*Task data*
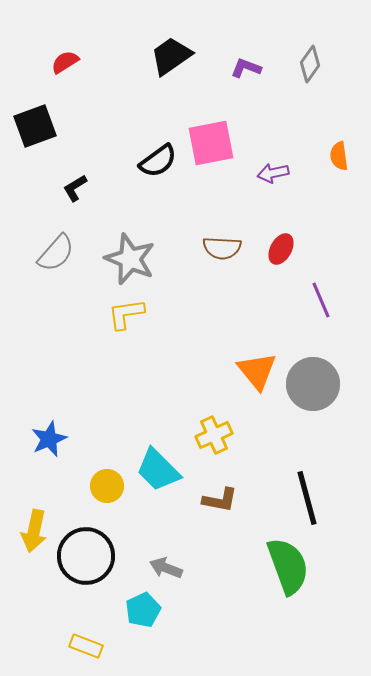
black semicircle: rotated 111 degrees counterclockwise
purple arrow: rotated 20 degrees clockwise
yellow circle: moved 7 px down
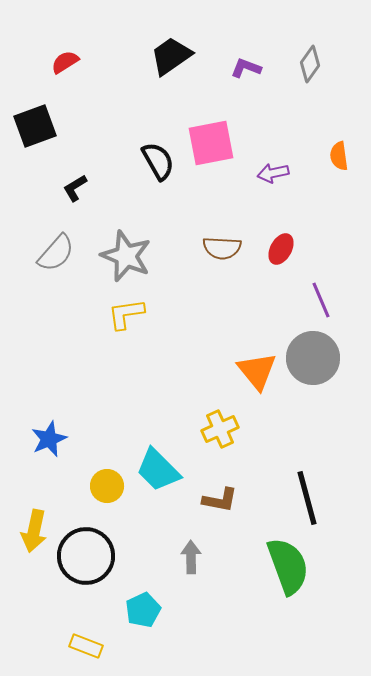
black semicircle: rotated 84 degrees counterclockwise
gray star: moved 4 px left, 3 px up
gray circle: moved 26 px up
yellow cross: moved 6 px right, 6 px up
gray arrow: moved 25 px right, 11 px up; rotated 68 degrees clockwise
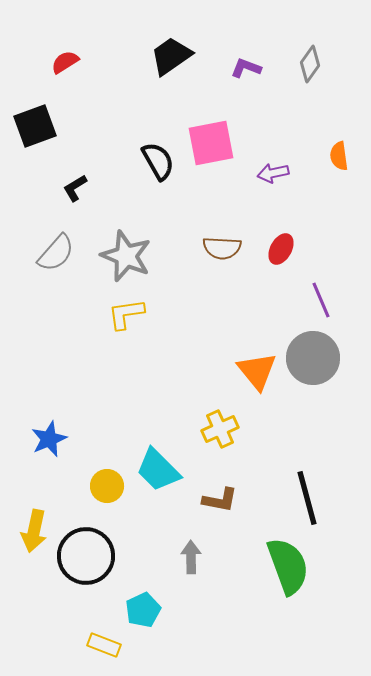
yellow rectangle: moved 18 px right, 1 px up
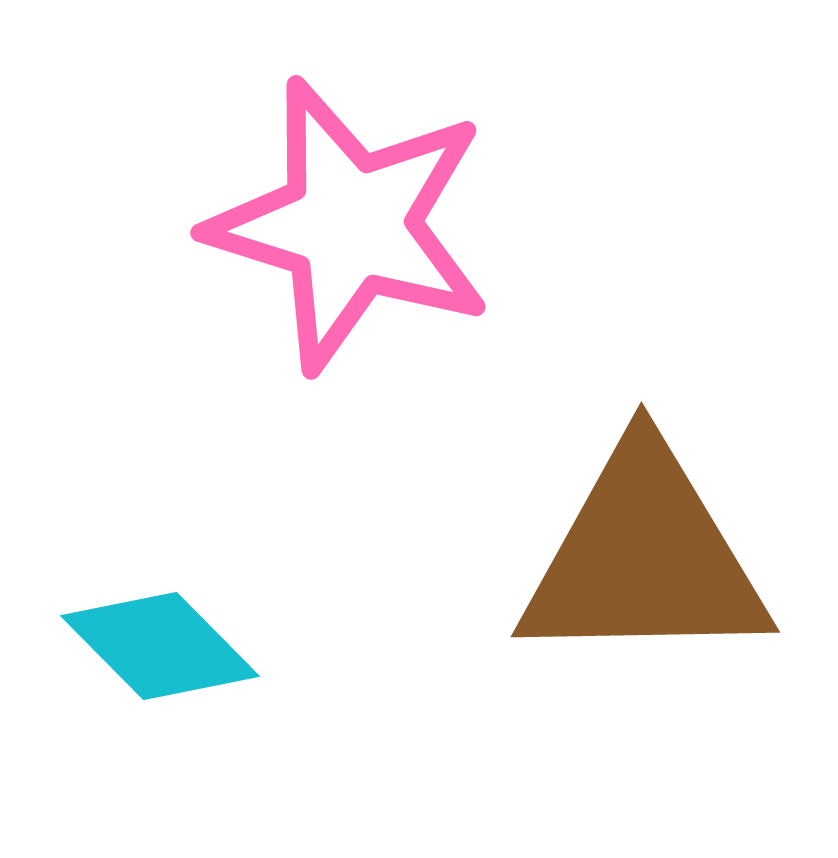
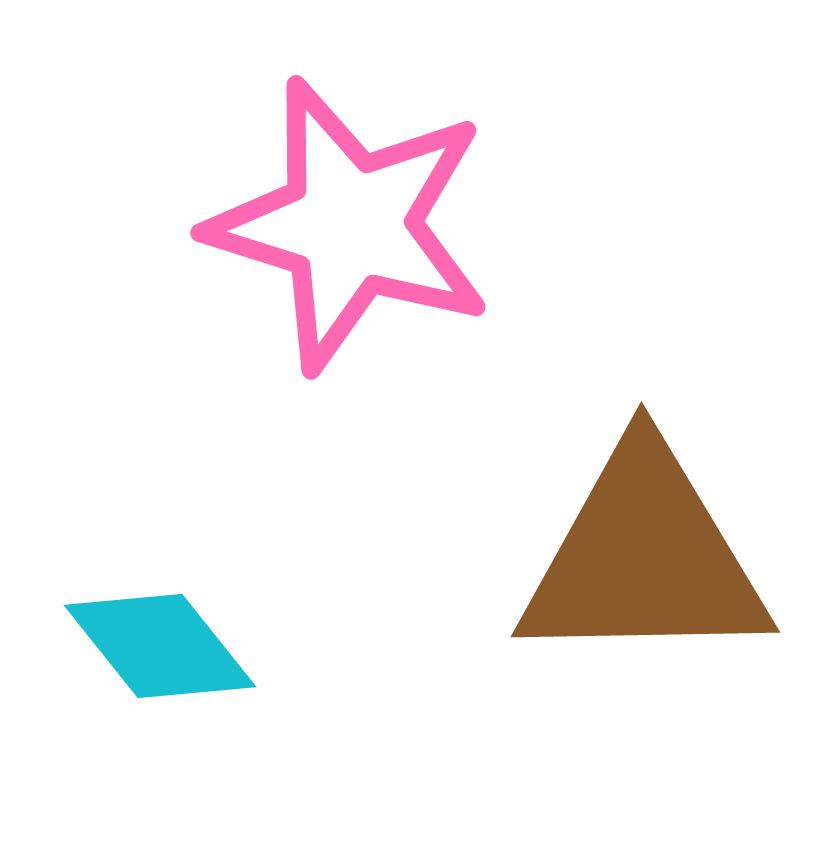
cyan diamond: rotated 6 degrees clockwise
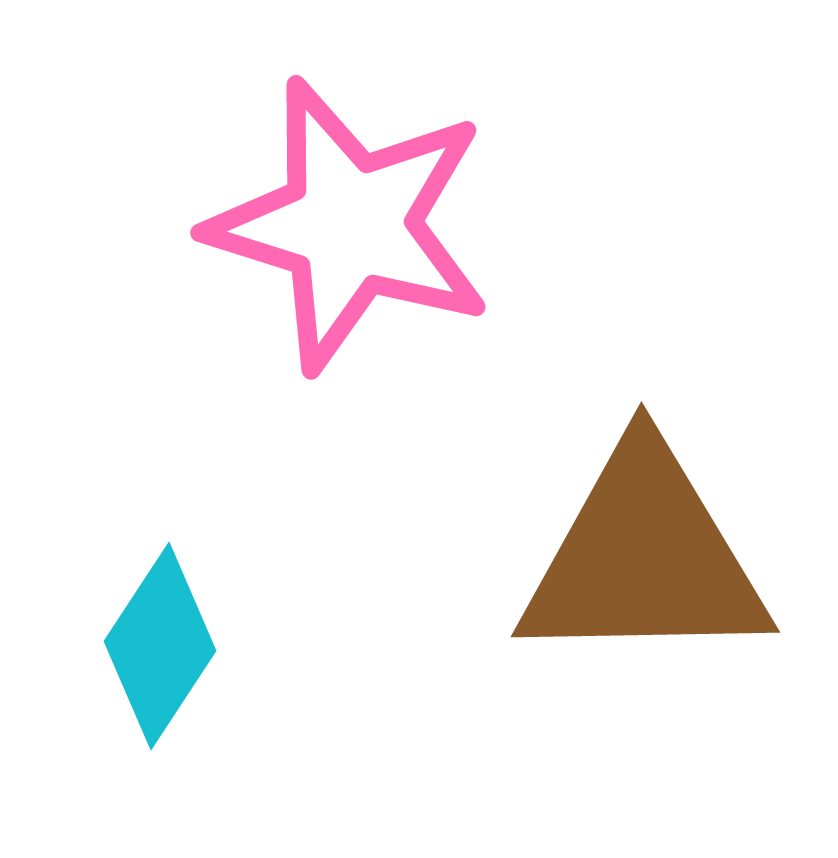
cyan diamond: rotated 72 degrees clockwise
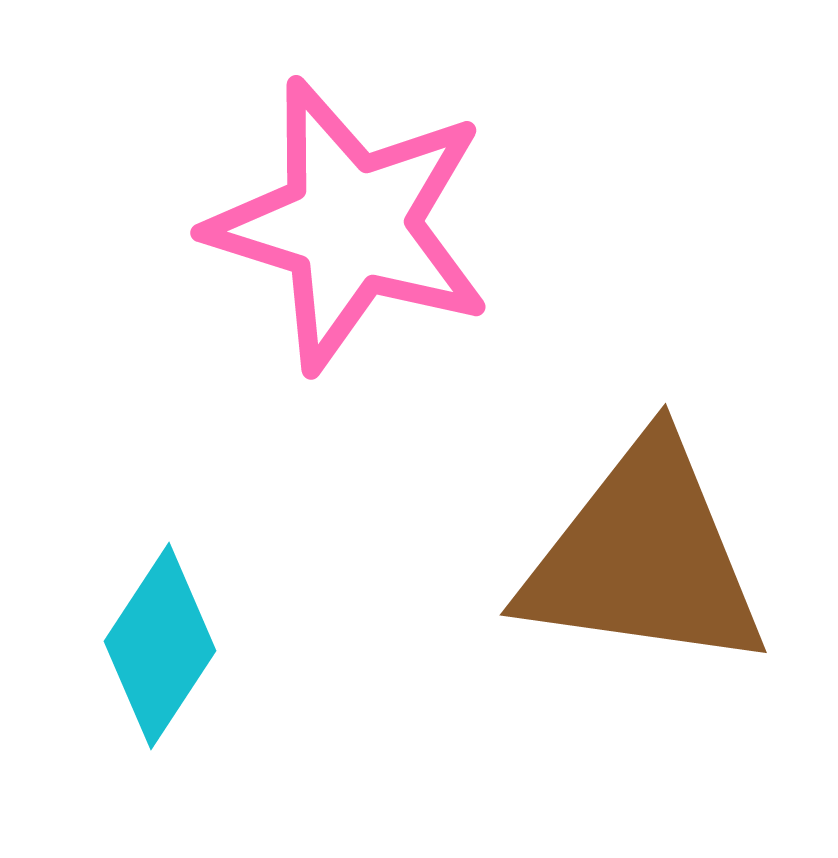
brown triangle: rotated 9 degrees clockwise
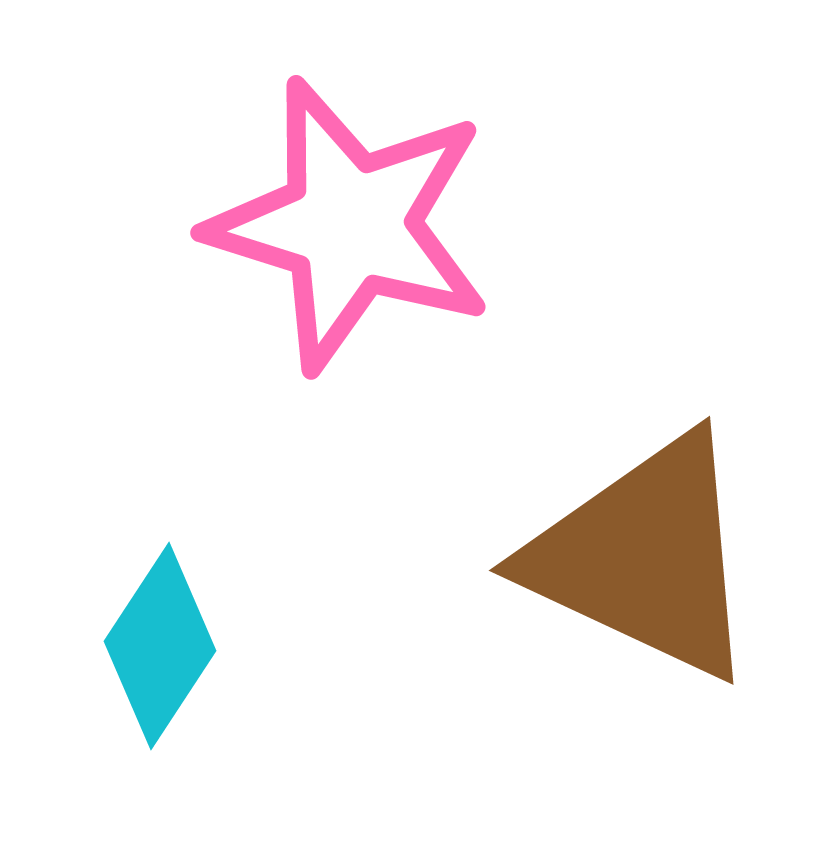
brown triangle: rotated 17 degrees clockwise
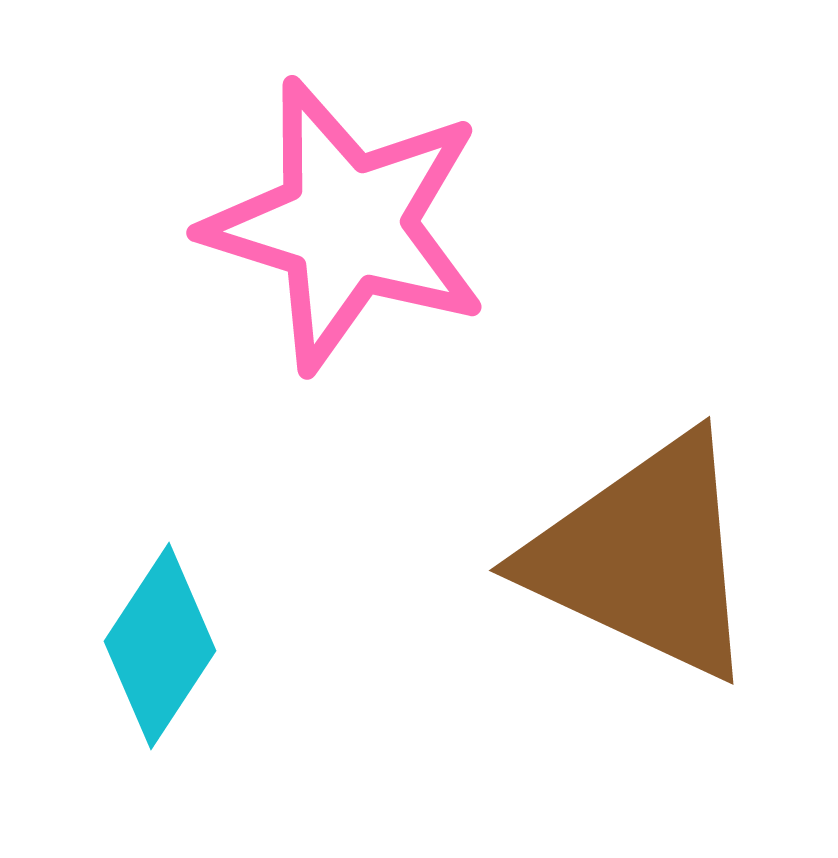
pink star: moved 4 px left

*The problem*
Please copy out all of the rows above word for word, leaving out the picture lines.

*Full response*
black semicircle: rotated 111 degrees counterclockwise
purple arrow: rotated 20 degrees clockwise
yellow circle: moved 7 px down
black semicircle: rotated 84 degrees counterclockwise
gray star: moved 4 px left, 3 px up
gray circle: moved 26 px up
yellow cross: moved 6 px right, 6 px up
gray arrow: moved 25 px right, 11 px up; rotated 68 degrees clockwise
yellow rectangle: moved 18 px right, 1 px up
cyan diamond: rotated 6 degrees clockwise
cyan diamond: rotated 72 degrees clockwise
brown triangle: rotated 9 degrees clockwise
brown triangle: rotated 17 degrees clockwise
pink star: moved 4 px left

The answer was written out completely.